## Exercise objective
Return the records, each one exactly as written.

## Recorded information
────────────────────
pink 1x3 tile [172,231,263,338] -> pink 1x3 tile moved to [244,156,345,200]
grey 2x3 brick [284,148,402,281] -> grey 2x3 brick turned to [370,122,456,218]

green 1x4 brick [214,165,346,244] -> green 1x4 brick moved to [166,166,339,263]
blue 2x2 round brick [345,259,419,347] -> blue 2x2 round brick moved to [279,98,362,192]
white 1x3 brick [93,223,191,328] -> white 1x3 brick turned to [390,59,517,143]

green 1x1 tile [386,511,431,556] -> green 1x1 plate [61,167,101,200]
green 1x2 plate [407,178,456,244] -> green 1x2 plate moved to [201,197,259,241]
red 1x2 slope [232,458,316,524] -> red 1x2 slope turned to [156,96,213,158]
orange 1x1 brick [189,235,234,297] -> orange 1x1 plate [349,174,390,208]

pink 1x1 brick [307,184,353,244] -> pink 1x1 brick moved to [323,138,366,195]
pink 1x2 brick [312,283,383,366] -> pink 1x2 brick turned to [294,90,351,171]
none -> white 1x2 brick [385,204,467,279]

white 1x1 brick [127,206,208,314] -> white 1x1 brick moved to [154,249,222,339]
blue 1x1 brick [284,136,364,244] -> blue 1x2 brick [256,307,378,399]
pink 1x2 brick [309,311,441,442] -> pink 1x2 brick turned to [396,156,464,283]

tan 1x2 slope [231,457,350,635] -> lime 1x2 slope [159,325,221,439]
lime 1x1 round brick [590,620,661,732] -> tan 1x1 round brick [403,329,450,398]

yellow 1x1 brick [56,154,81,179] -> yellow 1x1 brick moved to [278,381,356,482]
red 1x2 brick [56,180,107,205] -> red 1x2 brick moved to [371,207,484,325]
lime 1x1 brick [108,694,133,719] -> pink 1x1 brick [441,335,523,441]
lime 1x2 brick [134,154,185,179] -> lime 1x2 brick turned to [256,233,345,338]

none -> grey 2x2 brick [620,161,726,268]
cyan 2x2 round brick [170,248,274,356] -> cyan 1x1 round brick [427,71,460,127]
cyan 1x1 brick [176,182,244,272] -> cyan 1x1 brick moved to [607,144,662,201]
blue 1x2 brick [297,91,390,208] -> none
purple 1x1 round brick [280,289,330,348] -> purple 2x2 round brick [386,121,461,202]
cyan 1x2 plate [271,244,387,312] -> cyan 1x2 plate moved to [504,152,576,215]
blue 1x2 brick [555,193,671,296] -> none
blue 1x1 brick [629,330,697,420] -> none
────────────────────
## Output for this exercise
pink 1x3 tile [172,231,263,338] -> pink 1x3 tile moved to [244,156,345,200]
grey 2x3 brick [284,148,402,281] -> grey 2x3 brick turned to [370,122,456,218]

green 1x4 brick [214,165,346,244] -> green 1x4 brick moved to [166,166,339,263]
blue 2x2 round brick [345,259,419,347] -> blue 2x2 round brick moved to [279,98,362,192]
white 1x3 brick [93,223,191,328] -> white 1x3 brick turned to [390,59,517,143]

green 1x1 tile [386,511,431,556] -> green 1x1 plate [61,167,101,200]
green 1x2 plate [407,178,456,244] -> green 1x2 plate moved to [201,197,259,241]
red 1x2 slope [232,458,316,524] -> red 1x2 slope turned to [156,96,213,158]
orange 1x1 brick [189,235,234,297] -> orange 1x1 plate [349,174,390,208]

pink 1x1 brick [307,184,353,244] -> pink 1x1 brick moved to [323,138,366,195]
pink 1x2 brick [312,283,383,366] -> pink 1x2 brick turned to [294,90,351,171]
none -> white 1x2 brick [385,204,467,279]

white 1x1 brick [127,206,208,314] -> white 1x1 brick moved to [154,249,222,339]
blue 1x1 brick [284,136,364,244] -> blue 1x2 brick [256,307,378,399]
pink 1x2 brick [309,311,441,442] -> pink 1x2 brick turned to [396,156,464,283]

tan 1x2 slope [231,457,350,635] -> lime 1x2 slope [159,325,221,439]
lime 1x1 round brick [590,620,661,732] -> tan 1x1 round brick [403,329,450,398]

yellow 1x1 brick [56,154,81,179] -> yellow 1x1 brick moved to [278,381,356,482]
red 1x2 brick [56,180,107,205] -> red 1x2 brick moved to [371,207,484,325]
lime 1x1 brick [108,694,133,719] -> pink 1x1 brick [441,335,523,441]
lime 1x2 brick [134,154,185,179] -> lime 1x2 brick turned to [256,233,345,338]

none -> grey 2x2 brick [620,161,726,268]
cyan 2x2 round brick [170,248,274,356] -> cyan 1x1 round brick [427,71,460,127]
cyan 1x1 brick [176,182,244,272] -> cyan 1x1 brick moved to [607,144,662,201]
blue 1x2 brick [297,91,390,208] -> none
purple 1x1 round brick [280,289,330,348] -> purple 2x2 round brick [386,121,461,202]
cyan 1x2 plate [271,244,387,312] -> cyan 1x2 plate moved to [504,152,576,215]
blue 1x2 brick [555,193,671,296] -> none
blue 1x1 brick [629,330,697,420] -> none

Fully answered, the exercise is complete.